═══ Material for this exercise ═══
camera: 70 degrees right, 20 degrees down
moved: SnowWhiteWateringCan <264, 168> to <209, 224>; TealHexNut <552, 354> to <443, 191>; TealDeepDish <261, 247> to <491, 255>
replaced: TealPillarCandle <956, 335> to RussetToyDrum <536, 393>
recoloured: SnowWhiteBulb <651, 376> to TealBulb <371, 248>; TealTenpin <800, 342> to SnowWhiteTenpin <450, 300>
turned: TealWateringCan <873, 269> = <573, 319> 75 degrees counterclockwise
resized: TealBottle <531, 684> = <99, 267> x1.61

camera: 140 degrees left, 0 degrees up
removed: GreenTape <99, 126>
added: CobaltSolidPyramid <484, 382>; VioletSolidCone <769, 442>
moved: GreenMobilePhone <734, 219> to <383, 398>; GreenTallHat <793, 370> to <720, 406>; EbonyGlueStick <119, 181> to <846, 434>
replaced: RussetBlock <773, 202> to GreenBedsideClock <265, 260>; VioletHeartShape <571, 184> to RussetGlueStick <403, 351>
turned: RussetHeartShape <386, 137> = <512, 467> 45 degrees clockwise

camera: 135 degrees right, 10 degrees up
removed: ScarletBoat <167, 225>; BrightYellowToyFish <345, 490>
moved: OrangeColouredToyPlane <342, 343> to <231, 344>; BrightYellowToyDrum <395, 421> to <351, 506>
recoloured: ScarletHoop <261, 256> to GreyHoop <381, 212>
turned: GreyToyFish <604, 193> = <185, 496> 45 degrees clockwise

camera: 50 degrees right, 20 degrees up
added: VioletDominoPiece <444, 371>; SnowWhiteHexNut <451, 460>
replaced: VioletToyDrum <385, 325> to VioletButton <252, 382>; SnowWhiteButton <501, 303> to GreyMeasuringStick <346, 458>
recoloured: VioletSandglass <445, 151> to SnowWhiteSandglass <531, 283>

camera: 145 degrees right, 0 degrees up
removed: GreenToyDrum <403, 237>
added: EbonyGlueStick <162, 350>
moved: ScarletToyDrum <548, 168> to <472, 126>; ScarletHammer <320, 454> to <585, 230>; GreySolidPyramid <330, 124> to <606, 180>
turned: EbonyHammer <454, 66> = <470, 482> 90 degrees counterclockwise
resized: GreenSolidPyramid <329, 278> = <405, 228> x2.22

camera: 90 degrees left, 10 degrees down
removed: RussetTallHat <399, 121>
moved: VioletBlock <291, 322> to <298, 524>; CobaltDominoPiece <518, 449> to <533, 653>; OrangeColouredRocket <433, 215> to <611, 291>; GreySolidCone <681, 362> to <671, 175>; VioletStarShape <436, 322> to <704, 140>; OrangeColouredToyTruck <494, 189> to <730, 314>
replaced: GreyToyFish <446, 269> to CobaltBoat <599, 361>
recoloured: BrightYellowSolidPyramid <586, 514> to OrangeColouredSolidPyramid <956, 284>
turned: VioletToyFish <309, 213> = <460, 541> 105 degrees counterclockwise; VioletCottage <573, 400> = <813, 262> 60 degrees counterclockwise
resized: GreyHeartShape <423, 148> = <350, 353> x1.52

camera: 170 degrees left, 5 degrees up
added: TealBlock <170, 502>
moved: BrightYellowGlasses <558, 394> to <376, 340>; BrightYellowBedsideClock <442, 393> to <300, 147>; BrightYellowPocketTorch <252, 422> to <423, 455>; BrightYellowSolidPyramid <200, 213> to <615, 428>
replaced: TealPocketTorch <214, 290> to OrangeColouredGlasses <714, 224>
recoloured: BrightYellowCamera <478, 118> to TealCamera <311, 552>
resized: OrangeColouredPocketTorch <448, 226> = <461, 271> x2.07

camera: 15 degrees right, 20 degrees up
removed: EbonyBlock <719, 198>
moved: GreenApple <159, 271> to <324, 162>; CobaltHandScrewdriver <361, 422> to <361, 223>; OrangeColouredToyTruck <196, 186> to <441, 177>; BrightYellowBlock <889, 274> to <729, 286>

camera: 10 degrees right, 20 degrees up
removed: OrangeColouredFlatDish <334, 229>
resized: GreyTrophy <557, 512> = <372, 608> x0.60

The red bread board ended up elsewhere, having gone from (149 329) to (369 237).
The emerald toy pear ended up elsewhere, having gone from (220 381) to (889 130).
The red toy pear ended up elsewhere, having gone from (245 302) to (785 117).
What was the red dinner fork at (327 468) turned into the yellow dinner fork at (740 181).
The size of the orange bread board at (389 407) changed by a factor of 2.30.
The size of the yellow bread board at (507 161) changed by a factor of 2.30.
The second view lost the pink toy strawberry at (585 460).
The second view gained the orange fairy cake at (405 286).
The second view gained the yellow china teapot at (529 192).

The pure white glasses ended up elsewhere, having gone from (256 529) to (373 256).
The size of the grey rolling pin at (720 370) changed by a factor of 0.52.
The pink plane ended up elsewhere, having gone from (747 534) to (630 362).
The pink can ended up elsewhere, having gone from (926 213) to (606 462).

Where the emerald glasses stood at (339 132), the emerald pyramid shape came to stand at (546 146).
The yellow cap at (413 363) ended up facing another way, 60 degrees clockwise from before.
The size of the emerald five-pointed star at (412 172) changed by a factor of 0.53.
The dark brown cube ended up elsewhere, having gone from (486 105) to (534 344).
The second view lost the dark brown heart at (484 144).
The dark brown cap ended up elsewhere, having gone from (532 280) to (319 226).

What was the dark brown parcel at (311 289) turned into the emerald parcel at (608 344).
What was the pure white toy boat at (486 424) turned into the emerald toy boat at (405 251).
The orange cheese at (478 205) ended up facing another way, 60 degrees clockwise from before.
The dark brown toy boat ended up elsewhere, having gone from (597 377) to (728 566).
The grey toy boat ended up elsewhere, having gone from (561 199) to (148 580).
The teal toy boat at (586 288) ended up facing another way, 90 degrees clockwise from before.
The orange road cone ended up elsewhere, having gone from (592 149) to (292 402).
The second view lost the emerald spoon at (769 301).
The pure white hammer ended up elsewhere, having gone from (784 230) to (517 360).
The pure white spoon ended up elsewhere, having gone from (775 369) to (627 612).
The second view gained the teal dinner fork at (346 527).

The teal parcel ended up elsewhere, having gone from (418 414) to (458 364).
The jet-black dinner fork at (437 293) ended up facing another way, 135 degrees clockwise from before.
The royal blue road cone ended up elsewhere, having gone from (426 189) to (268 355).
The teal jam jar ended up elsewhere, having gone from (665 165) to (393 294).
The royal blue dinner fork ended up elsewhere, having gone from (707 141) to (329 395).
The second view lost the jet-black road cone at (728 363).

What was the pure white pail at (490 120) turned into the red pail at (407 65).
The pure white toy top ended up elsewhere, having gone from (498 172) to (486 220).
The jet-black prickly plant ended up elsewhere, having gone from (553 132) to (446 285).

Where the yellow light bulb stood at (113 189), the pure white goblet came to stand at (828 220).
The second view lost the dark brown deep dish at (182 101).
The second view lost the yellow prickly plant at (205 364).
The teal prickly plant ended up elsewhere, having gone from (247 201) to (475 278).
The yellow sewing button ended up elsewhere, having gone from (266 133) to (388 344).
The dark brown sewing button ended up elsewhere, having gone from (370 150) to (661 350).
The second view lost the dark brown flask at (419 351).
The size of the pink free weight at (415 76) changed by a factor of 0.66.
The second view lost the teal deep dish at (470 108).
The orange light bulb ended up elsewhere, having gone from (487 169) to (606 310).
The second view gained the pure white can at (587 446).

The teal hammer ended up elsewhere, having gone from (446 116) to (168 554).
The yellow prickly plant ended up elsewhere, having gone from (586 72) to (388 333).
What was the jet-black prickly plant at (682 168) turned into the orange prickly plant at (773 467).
═══
__Exercise prompt__
All records are to be restated exactly, from the first line to the last line.

__Result__
camera: 70 degrees right, 20 degrees down
moved: SnowWhiteWateringCan <264, 168> to <209, 224>; TealHexNut <552, 354> to <443, 191>; TealDeepDish <261, 247> to <491, 255>
replaced: TealPillarCandle <956, 335> to RussetToyDrum <536, 393>
recoloured: SnowWhiteBulb <651, 376> to TealBulb <371, 248>; TealTenpin <800, 342> to SnowWhiteTenpin <450, 300>
turned: TealWateringCan <873, 269> = <573, 319> 75 degrees counterclockwise
resized: TealBottle <531, 684> = <99, 267> x1.61

camera: 140 degrees left, 0 degrees up
removed: GreenTape <99, 126>
added: CobaltSolidPyramid <484, 382>; VioletSolidCone <769, 442>
moved: GreenMobilePhone <734, 219> to <383, 398>; GreenTallHat <793, 370> to <720, 406>; EbonyGlueStick <119, 181> to <846, 434>
replaced: RussetBlock <773, 202> to GreenBedsideClock <265, 260>; VioletHeartShape <571, 184> to RussetGlueStick <403, 351>
turned: RussetHeartShape <386, 137> = <512, 467> 45 degrees clockwise

camera: 135 degrees right, 10 degrees up
removed: ScarletBoat <167, 225>; BrightYellowToyFish <345, 490>
moved: OrangeColouredToyPlane <342, 343> to <231, 344>; BrightYellowToyDrum <395, 421> to <351, 506>
recoloured: ScarletHoop <261, 256> to GreyHoop <381, 212>
turned: GreyToyFish <604, 193> = <185, 496> 45 degrees clockwise

camera: 50 degrees right, 20 degrees up
added: VioletDominoPiece <444, 371>; SnowWhiteHexNut <451, 460>
replaced: VioletToyDrum <385, 325> to VioletButton <252, 382>; SnowWhiteButton <501, 303> to GreyMeasuringStick <346, 458>
recoloured: VioletSandglass <445, 151> to SnowWhiteSandglass <531, 283>

camera: 145 degrees right, 0 degrees up
removed: GreenToyDrum <403, 237>
added: EbonyGlueStick <162, 350>
moved: ScarletToyDrum <548, 168> to <472, 126>; ScarletHammer <320, 454> to <585, 230>; GreySolidPyramid <330, 124> to <606, 180>
turned: EbonyHammer <454, 66> = <470, 482> 90 degrees counterclockwise
resized: GreenSolidPyramid <329, 278> = <405, 228> x2.22

camera: 90 degrees left, 10 degrees down
removed: RussetTallHat <399, 121>
moved: VioletBlock <291, 322> to <298, 524>; CobaltDominoPiece <518, 449> to <533, 653>; OrangeColouredRocket <433, 215> to <611, 291>; GreySolidCone <681, 362> to <671, 175>; VioletStarShape <436, 322> to <704, 140>; OrangeColouredToyTruck <494, 189> to <730, 314>
replaced: GreyToyFish <446, 269> to CobaltBoat <599, 361>
recoloured: BrightYellowSolidPyramid <586, 514> to OrangeColouredSolidPyramid <956, 284>
turned: VioletToyFish <309, 213> = <460, 541> 105 degrees counterclockwise; VioletCottage <573, 400> = <813, 262> 60 degrees counterclockwise
resized: GreyHeartShape <423, 148> = <350, 353> x1.52

camera: 170 degrees left, 5 degrees up
added: TealBlock <170, 502>
moved: BrightYellowGlasses <558, 394> to <376, 340>; BrightYellowBedsideClock <442, 393> to <300, 147>; BrightYellowPocketTorch <252, 422> to <423, 455>; BrightYellowSolidPyramid <200, 213> to <615, 428>
replaced: TealPocketTorch <214, 290> to OrangeColouredGlasses <714, 224>
recoloured: BrightYellowCamera <478, 118> to TealCamera <311, 552>
resized: OrangeColouredPocketTorch <448, 226> = <461, 271> x2.07

camera: 15 degrees right, 20 degrees up
removed: EbonyBlock <719, 198>
moved: GreenApple <159, 271> to <324, 162>; CobaltHandScrewdriver <361, 422> to <361, 223>; OrangeColouredToyTruck <196, 186> to <441, 177>; BrightYellowBlock <889, 274> to <729, 286>

camera: 10 degrees right, 20 degrees up
removed: OrangeColouredFlatDish <334, 229>
resized: GreyTrophy <557, 512> = <372, 608> x0.60

The red bread board ended up elsewhere, having gone from (149 329) to (369 237).
The emerald toy pear ended up elsewhere, having gone from (220 381) to (889 130).
The red toy pear ended up elsewhere, having gone from (245 302) to (785 117).
What was the red dinner fork at (327 468) turned into the yellow dinner fork at (740 181).
The size of the orange bread board at (389 407) changed by a factor of 2.30.
The size of the yellow bread board at (507 161) changed by a factor of 2.30.
The second view lost the pink toy strawberry at (585 460).
The second view gained the orange fairy cake at (405 286).
The second view gained the yellow china teapot at (529 192).

The pure white glasses ended up elsewhere, having gone from (256 529) to (373 256).
The size of the grey rolling pin at (720 370) changed by a factor of 0.52.
The pink plane ended up elsewhere, having gone from (747 534) to (630 362).
The pink can ended up elsewhere, having gone from (926 213) to (606 462).

Where the emerald glasses stood at (339 132), the emerald pyramid shape came to stand at (546 146).
The yellow cap at (413 363) ended up facing another way, 60 degrees clockwise from before.
The size of the emerald five-pointed star at (412 172) changed by a factor of 0.53.
The dark brown cube ended up elsewhere, having gone from (486 105) to (534 344).
The second view lost the dark brown heart at (484 144).
The dark brown cap ended up elsewhere, having gone from (532 280) to (319 226).

What was the dark brown parcel at (311 289) turned into the emerald parcel at (608 344).
What was the pure white toy boat at (486 424) turned into the emerald toy boat at (405 251).
The orange cheese at (478 205) ended up facing another way, 60 degrees clockwise from before.
The dark brown toy boat ended up elsewhere, having gone from (597 377) to (728 566).
The grey toy boat ended up elsewhere, having gone from (561 199) to (148 580).
The teal toy boat at (586 288) ended up facing another way, 90 degrees clockwise from before.
The orange road cone ended up elsewhere, having gone from (592 149) to (292 402).
The second view lost the emerald spoon at (769 301).
The pure white hammer ended up elsewhere, having gone from (784 230) to (517 360).
The pure white spoon ended up elsewhere, having gone from (775 369) to (627 612).
The second view gained the teal dinner fork at (346 527).

The teal parcel ended up elsewhere, having gone from (418 414) to (458 364).
The jet-black dinner fork at (437 293) ended up facing another way, 135 degrees clockwise from before.
The royal blue road cone ended up elsewhere, having gone from (426 189) to (268 355).
The teal jam jar ended up elsewhere, having gone from (665 165) to (393 294).
The royal blue dinner fork ended up elsewhere, having gone from (707 141) to (329 395).
The second view lost the jet-black road cone at (728 363).

What was the pure white pail at (490 120) turned into the red pail at (407 65).
The pure white toy top ended up elsewhere, having gone from (498 172) to (486 220).
The jet-black prickly plant ended up elsewhere, having gone from (553 132) to (446 285).

Where the yellow light bulb stood at (113 189), the pure white goblet came to stand at (828 220).
The second view lost the dark brown deep dish at (182 101).
The second view lost the yellow prickly plant at (205 364).
The teal prickly plant ended up elsewhere, having gone from (247 201) to (475 278).
The yellow sewing button ended up elsewhere, having gone from (266 133) to (388 344).
The dark brown sewing button ended up elsewhere, having gone from (370 150) to (661 350).
The second view lost the dark brown flask at (419 351).
The size of the pink free weight at (415 76) changed by a factor of 0.66.
The second view lost the teal deep dish at (470 108).
The orange light bulb ended up elsewhere, having gone from (487 169) to (606 310).
The second view gained the pure white can at (587 446).

The teal hammer ended up elsewhere, having gone from (446 116) to (168 554).
The yellow prickly plant ended up elsewhere, having gone from (586 72) to (388 333).
What was the jet-black prickly plant at (682 168) turned into the orange prickly plant at (773 467).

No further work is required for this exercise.